Exercise:
In the records below, find the line containing "C1: none -> 4.7uF (plus VA, minus DGND)" and the line containing "R13: none -> 3.3k (DGND, SIG5)". Give again exactly those lines and every line between them, omitting the pictures.

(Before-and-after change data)
........

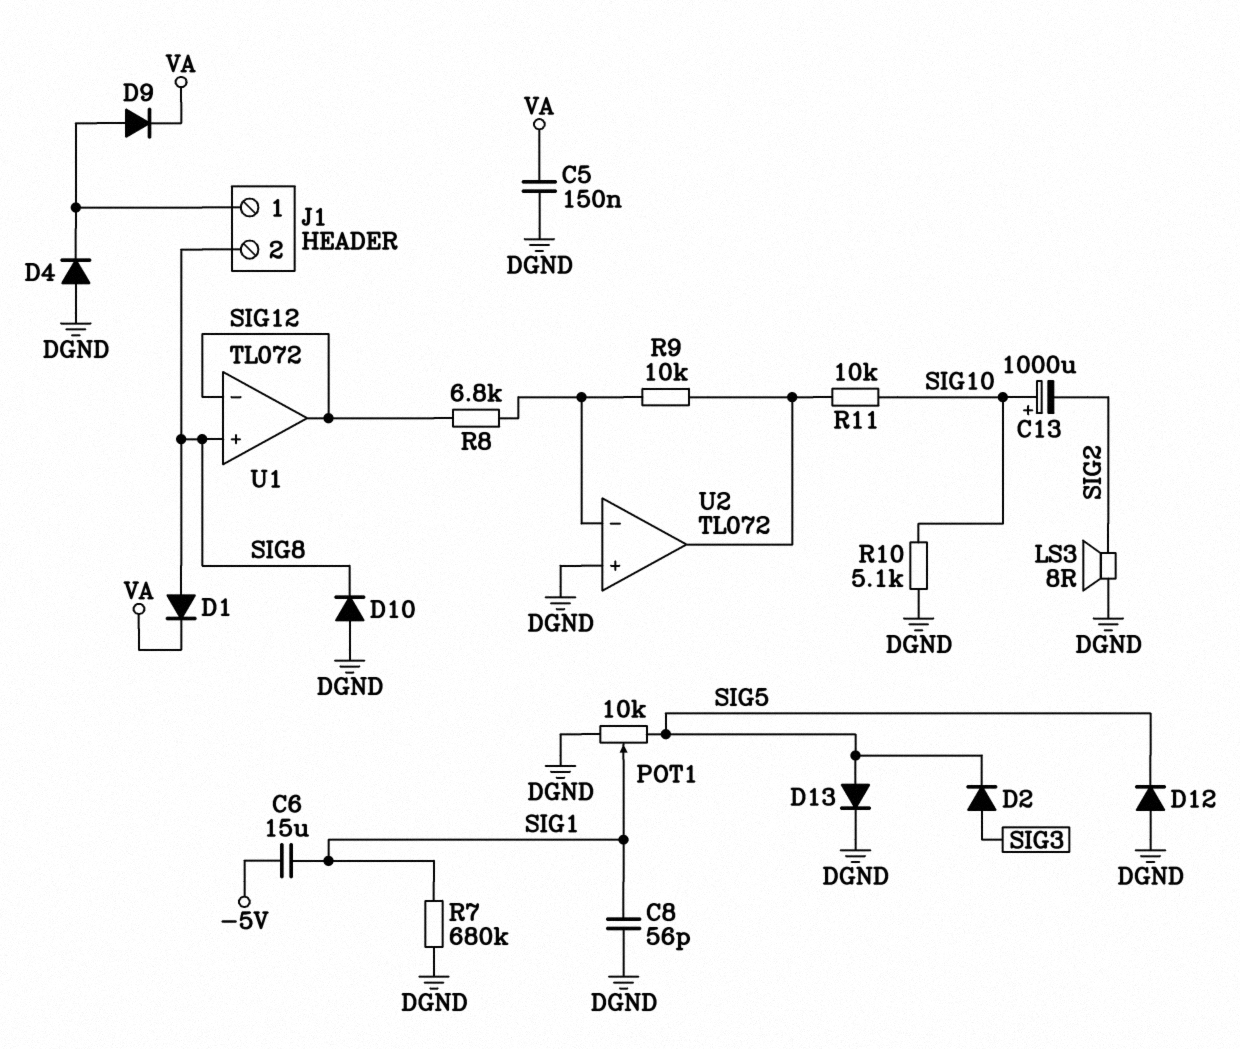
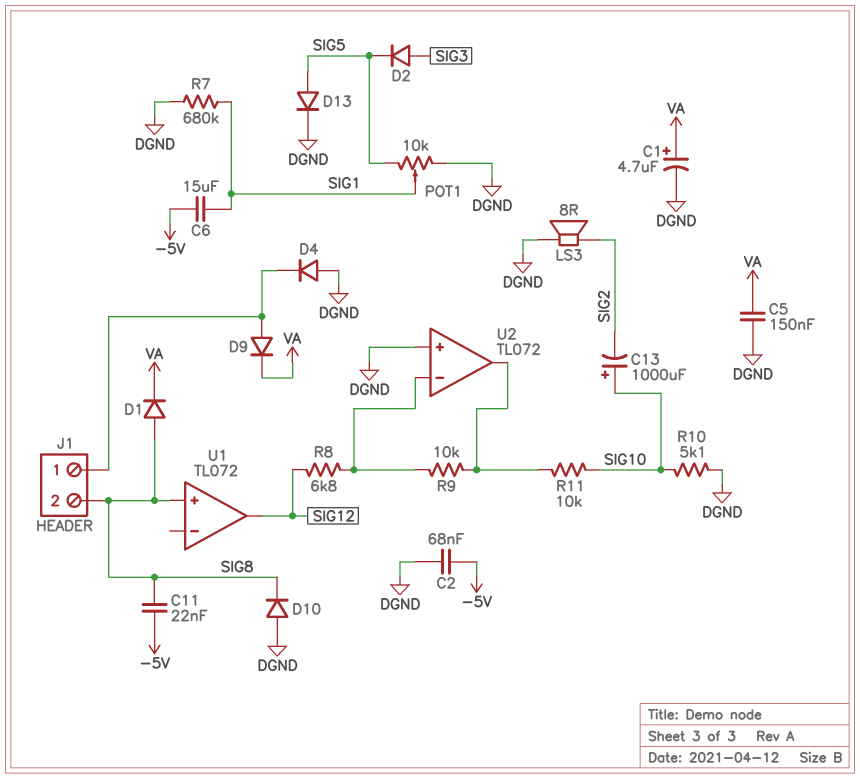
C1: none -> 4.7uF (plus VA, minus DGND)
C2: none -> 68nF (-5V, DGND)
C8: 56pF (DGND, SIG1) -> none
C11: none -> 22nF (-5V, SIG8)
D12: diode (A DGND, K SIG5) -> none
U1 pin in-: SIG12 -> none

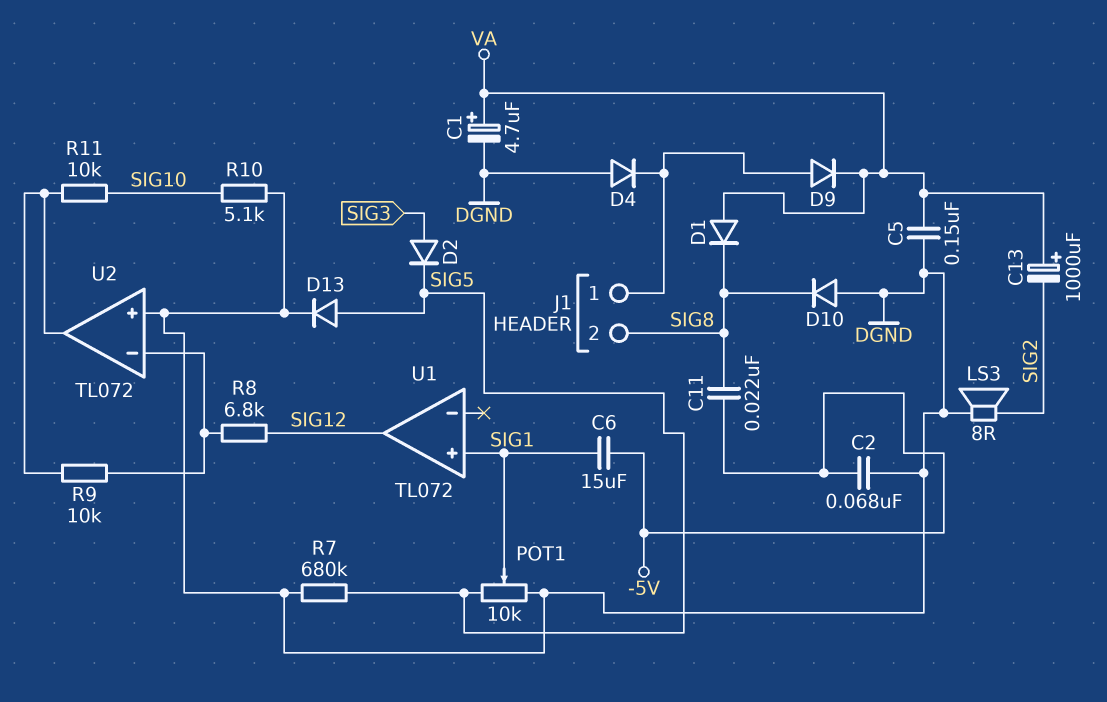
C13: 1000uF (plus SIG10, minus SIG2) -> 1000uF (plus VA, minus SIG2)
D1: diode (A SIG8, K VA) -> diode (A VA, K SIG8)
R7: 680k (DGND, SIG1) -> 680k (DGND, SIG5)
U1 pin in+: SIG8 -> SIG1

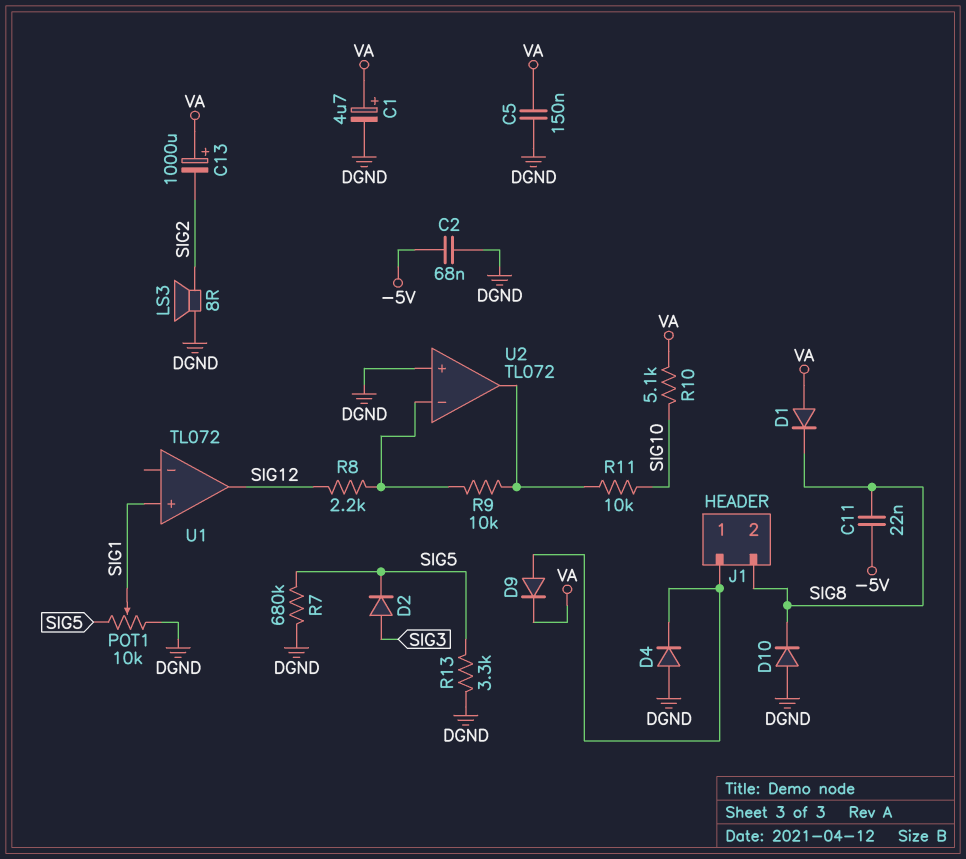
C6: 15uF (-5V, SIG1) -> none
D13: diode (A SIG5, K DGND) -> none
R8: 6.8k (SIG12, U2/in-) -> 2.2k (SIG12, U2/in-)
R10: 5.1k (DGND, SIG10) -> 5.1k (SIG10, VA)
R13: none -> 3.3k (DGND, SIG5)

........

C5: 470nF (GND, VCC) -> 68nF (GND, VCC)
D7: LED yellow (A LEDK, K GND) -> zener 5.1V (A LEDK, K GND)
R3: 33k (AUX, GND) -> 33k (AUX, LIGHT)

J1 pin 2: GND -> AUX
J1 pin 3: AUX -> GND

........

Response to the exercise:
C1: none -> 4.7uF (plus VA, minus DGND)
C2: none -> 68nF (-5V, DGND)
C8: 56pF (DGND, SIG1) -> none
C11: none -> 22nF (-5V, SIG8)
D12: diode (A DGND, K SIG5) -> none
U1 pin in-: SIG12 -> none

C13: 1000uF (plus SIG10, minus SIG2) -> 1000uF (plus VA, minus SIG2)
D1: diode (A SIG8, K VA) -> diode (A VA, K SIG8)
R7: 680k (DGND, SIG1) -> 680k (DGND, SIG5)
U1 pin in+: SIG8 -> SIG1

C6: 15uF (-5V, SIG1) -> none
D13: diode (A SIG5, K DGND) -> none
R8: 6.8k (SIG12, U2/in-) -> 2.2k (SIG12, U2/in-)
R10: 5.1k (DGND, SIG10) -> 5.1k (SIG10, VA)
R13: none -> 3.3k (DGND, SIG5)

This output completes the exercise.